[[ Records for the exercise, beginning ]]

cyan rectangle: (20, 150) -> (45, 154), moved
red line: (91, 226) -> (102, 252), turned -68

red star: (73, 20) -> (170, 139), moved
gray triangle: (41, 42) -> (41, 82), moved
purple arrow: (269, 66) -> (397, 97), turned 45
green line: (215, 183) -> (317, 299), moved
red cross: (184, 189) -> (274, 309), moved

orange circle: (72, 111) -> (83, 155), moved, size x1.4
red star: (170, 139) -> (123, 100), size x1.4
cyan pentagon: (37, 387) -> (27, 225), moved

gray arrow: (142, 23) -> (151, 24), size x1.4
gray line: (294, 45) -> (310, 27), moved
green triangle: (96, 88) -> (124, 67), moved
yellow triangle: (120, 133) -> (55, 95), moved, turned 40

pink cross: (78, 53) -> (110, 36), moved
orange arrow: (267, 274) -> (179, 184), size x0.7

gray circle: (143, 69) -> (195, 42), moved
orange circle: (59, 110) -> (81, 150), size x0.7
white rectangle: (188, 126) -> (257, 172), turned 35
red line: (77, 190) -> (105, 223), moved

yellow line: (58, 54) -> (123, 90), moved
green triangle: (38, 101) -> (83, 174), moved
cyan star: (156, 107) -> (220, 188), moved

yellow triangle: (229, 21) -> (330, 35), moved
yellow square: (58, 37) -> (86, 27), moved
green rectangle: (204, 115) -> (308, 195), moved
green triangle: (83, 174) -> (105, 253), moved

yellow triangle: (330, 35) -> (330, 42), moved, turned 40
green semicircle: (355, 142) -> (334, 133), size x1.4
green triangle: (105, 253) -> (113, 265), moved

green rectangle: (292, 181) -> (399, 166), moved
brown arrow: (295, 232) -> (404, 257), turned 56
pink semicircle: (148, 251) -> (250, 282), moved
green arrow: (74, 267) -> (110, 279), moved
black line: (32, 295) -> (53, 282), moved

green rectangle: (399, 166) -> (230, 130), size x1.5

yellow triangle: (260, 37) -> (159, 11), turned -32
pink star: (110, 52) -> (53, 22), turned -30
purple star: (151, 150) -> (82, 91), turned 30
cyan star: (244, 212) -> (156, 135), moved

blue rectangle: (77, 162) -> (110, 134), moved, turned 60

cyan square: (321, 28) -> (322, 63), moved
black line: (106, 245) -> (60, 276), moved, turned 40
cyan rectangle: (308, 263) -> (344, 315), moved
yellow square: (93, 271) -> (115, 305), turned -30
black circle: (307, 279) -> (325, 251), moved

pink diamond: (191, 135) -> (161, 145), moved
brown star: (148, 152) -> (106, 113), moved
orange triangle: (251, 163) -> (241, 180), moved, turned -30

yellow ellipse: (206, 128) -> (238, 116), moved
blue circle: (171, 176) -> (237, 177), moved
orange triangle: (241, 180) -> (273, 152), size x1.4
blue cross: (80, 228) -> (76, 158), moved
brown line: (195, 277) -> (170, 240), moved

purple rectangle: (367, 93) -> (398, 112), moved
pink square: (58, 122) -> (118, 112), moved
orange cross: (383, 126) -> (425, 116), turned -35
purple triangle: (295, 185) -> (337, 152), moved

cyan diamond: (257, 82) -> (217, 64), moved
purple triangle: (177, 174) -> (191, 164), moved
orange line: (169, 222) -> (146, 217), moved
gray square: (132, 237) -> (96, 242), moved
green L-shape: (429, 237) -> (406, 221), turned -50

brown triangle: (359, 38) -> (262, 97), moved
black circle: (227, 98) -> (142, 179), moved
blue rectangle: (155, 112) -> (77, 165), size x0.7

[[ Records for the exercise, end ]]

Report only how many lines in the entries contain "square".

# [Response to this exercise]
5